### DATA SHOWN
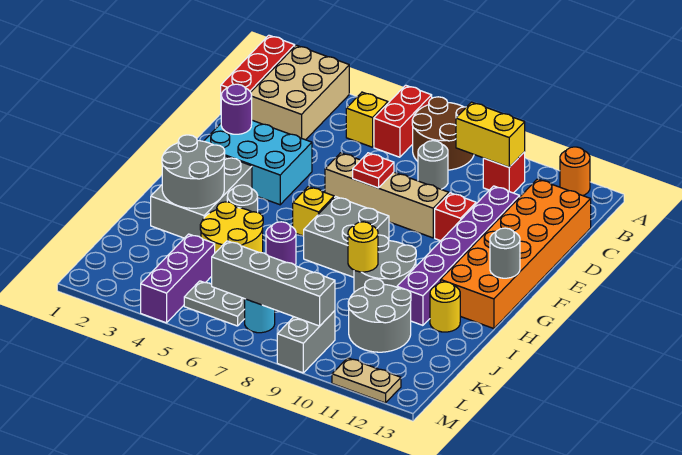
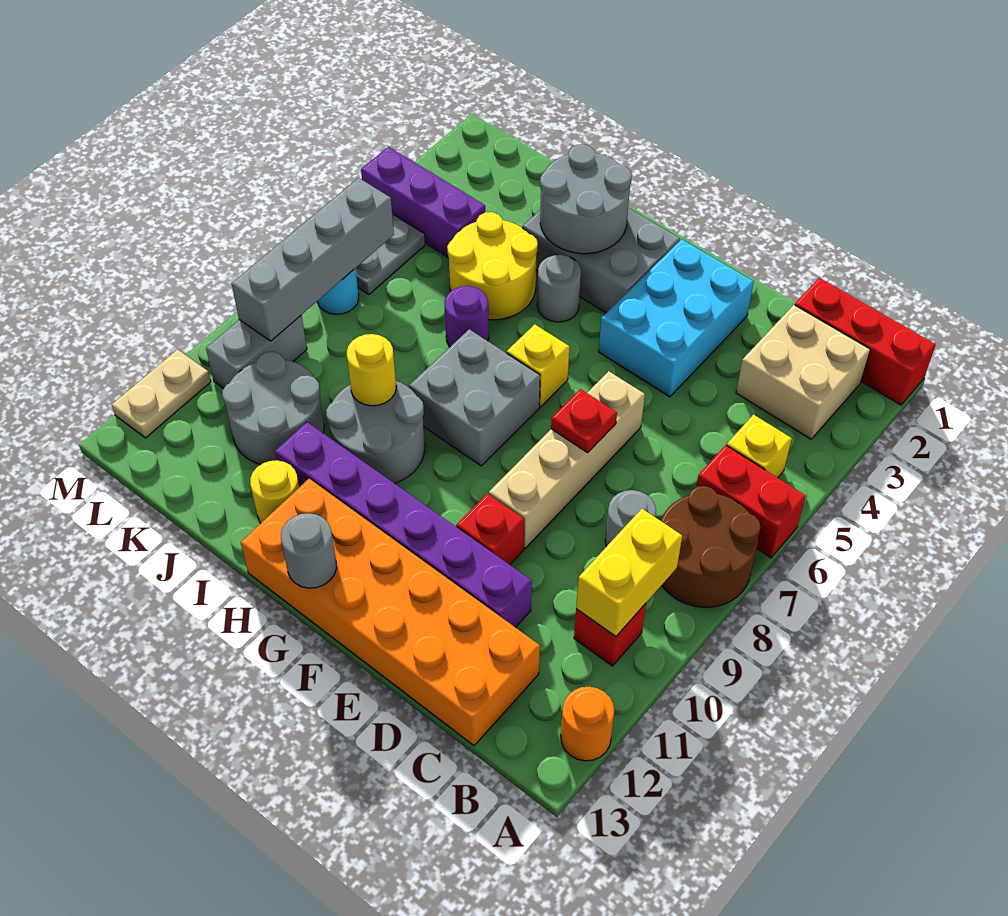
tan brick A2:C3 level 1 -> tan brick B2:C3 level 1
purple round brick E2 level 2 -> none
grey brick L9:M9 level 1 -> grey brick L9:L10 level 1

### AIM OF THE EXERCISE
Before you return the listing, strip out its pictures; all else must match exactly.

### SOLUTION BELOW
tan brick A2:C3 level 1 -> tan brick B2:C3 level 1
purple round brick E2 level 2 -> none
grey brick L9:M9 level 1 -> grey brick L9:L10 level 1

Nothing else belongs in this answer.